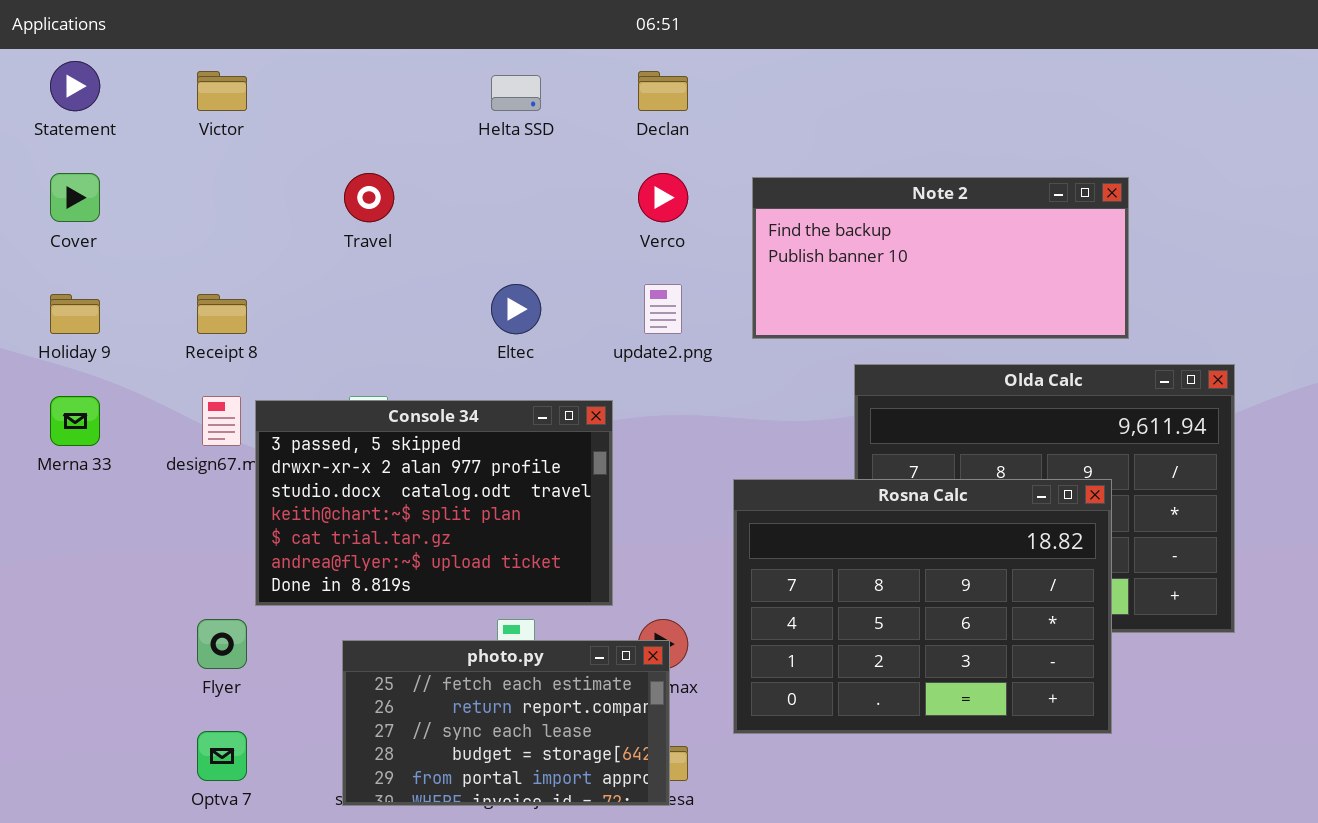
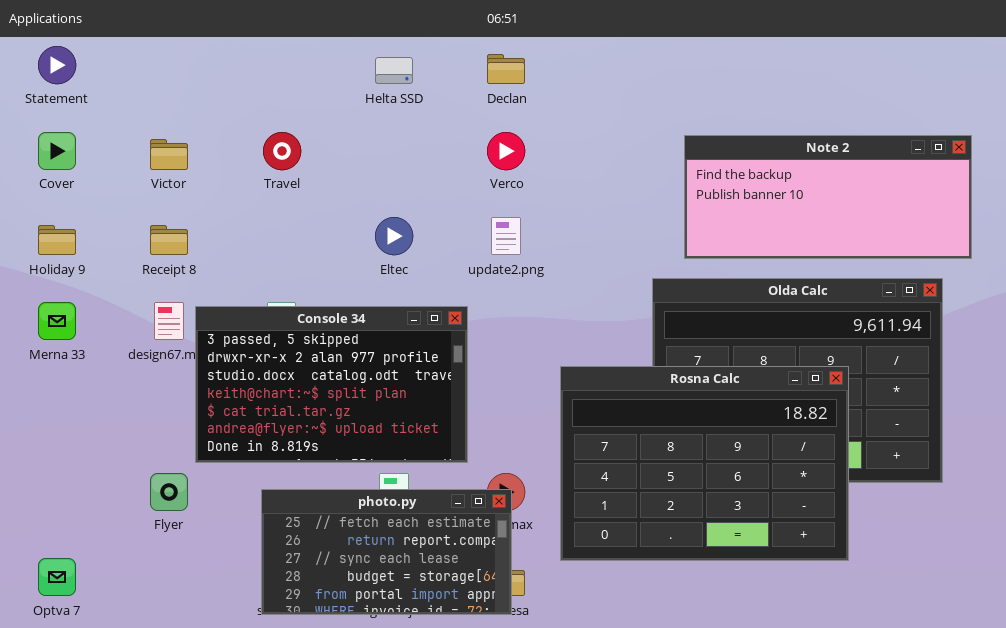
Victor: [197,71,247,111] -> [150,139,188,170], moved
Note 2: [752,177,1129,339] -> [684,135,972,259], moved
Optva 7: [197,731,247,781] -> [38,558,76,596], moved

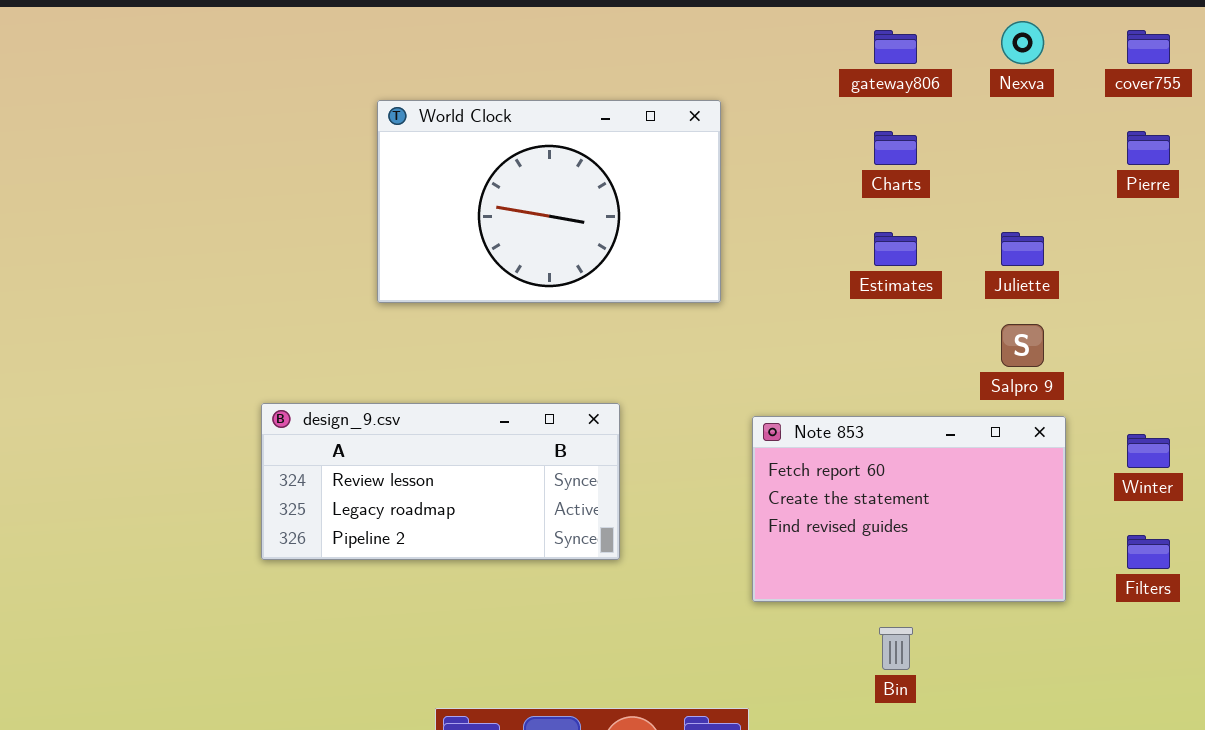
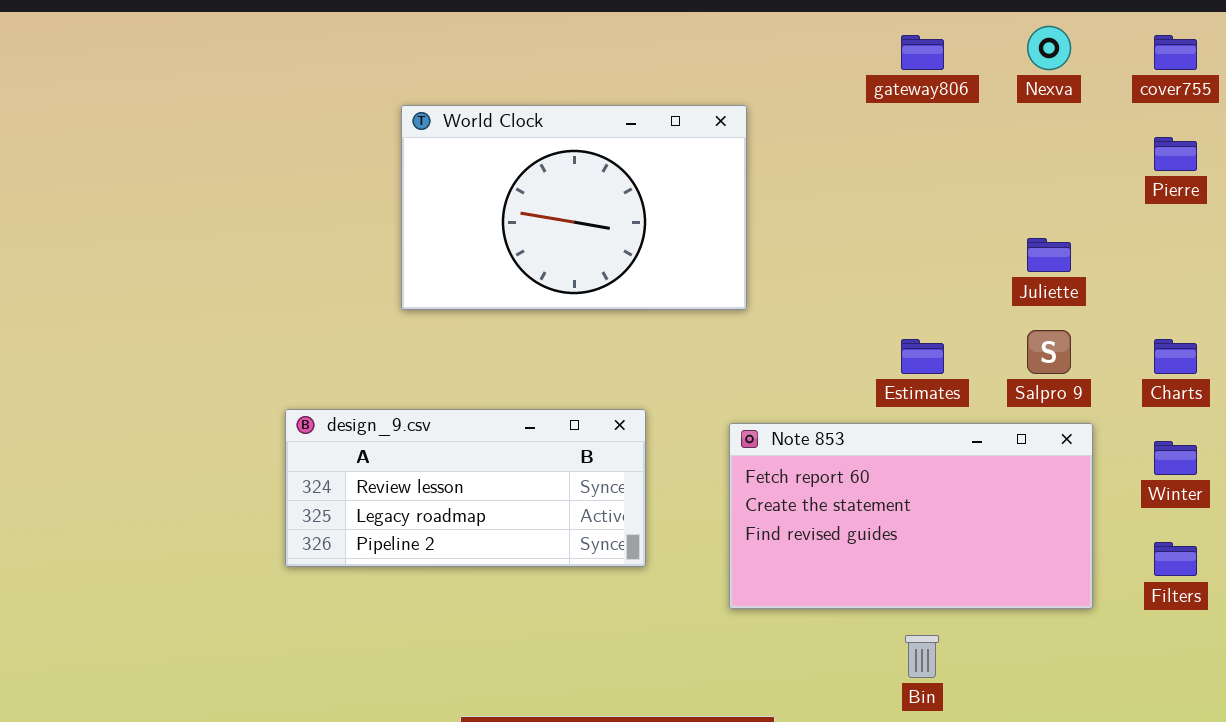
Charts: [874,131,917,165] -> [1154,339,1197,374], moved
Estimates: [874,232,917,266] -> [901,339,944,374], moved
Note 853: [752,416,1066,602] -> [729,423,1093,609], resized

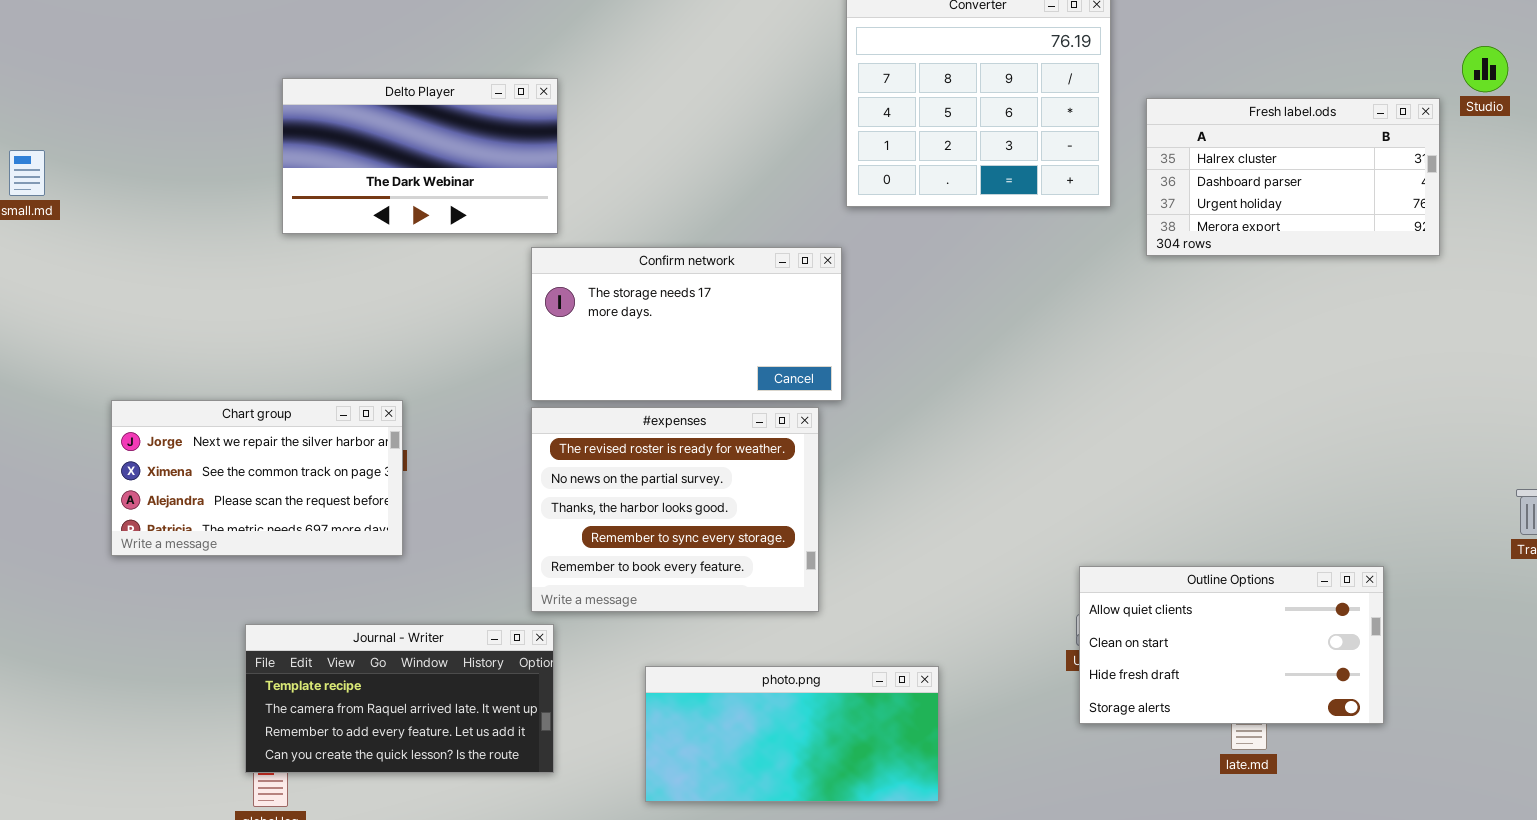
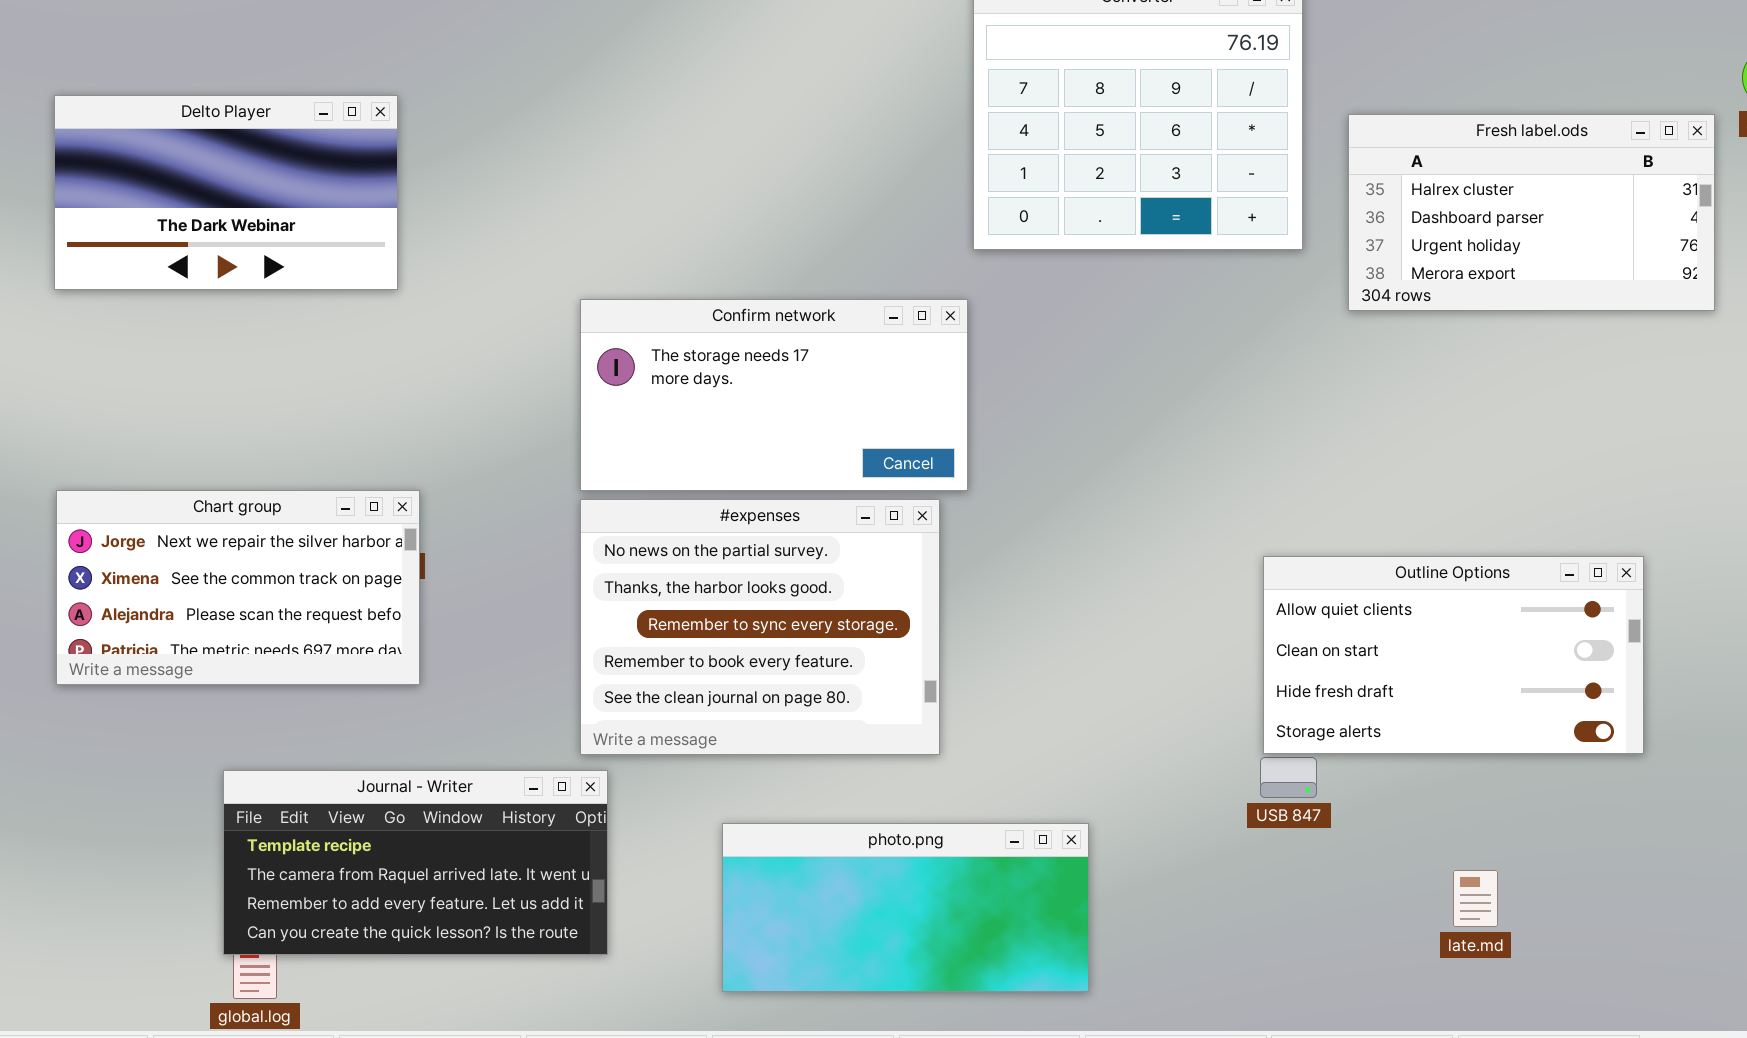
Delto Player: [282,78,558,234] -> [54,95,398,290], moved
#expenses: [531,407,819,612] -> [580,499,940,755], scrolled down 1 row
Outline Options: [1079,566,1384,724] -> [1263,556,1644,754], moved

===============

> [Instructions to follow]:
Every entry above needs to be printed again exactly, with its pictures left out.

> [Exercise response]:
Victor: [197,71,247,111] -> [150,139,188,170], moved
Note 2: [752,177,1129,339] -> [684,135,972,259], moved
Optva 7: [197,731,247,781] -> [38,558,76,596], moved

Charts: [874,131,917,165] -> [1154,339,1197,374], moved
Estimates: [874,232,917,266] -> [901,339,944,374], moved
Note 853: [752,416,1066,602] -> [729,423,1093,609], resized

Delto Player: [282,78,558,234] -> [54,95,398,290], moved
#expenses: [531,407,819,612] -> [580,499,940,755], scrolled down 1 row
Outline Options: [1079,566,1384,724] -> [1263,556,1644,754], moved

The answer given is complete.